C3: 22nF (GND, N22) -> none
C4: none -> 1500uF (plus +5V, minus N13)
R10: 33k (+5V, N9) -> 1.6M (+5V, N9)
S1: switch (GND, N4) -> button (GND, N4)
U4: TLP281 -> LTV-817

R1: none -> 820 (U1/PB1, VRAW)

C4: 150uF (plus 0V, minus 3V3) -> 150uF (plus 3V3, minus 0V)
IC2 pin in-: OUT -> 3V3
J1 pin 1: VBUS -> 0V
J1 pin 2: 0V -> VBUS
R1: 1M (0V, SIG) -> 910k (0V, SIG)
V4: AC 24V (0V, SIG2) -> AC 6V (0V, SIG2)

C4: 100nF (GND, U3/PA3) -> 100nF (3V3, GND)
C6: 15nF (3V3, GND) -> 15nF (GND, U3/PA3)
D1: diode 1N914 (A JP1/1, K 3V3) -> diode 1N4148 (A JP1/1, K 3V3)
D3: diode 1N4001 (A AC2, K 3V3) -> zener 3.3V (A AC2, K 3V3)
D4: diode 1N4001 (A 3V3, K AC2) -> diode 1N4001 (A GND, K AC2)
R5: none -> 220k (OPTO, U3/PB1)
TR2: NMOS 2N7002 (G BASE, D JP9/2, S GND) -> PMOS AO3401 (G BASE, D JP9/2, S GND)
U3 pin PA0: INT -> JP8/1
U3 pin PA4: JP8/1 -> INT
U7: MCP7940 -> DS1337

++++

[DIRECTIONS] Exactly as written, give the line containing "V4: AC 24V (0V, SIG2) -> AC 6V (0V, SIG2)" and all remaining lines of the records.

[TASK OUTPUT]
V4: AC 24V (0V, SIG2) -> AC 6V (0V, SIG2)

C4: 100nF (GND, U3/PA3) -> 100nF (3V3, GND)
C6: 15nF (3V3, GND) -> 15nF (GND, U3/PA3)
D1: diode 1N914 (A JP1/1, K 3V3) -> diode 1N4148 (A JP1/1, K 3V3)
D3: diode 1N4001 (A AC2, K 3V3) -> zener 3.3V (A AC2, K 3V3)
D4: diode 1N4001 (A 3V3, K AC2) -> diode 1N4001 (A GND, K AC2)
R5: none -> 220k (OPTO, U3/PB1)
TR2: NMOS 2N7002 (G BASE, D JP9/2, S GND) -> PMOS AO3401 (G BASE, D JP9/2, S GND)
U3 pin PA0: INT -> JP8/1
U3 pin PA4: JP8/1 -> INT
U7: MCP7940 -> DS1337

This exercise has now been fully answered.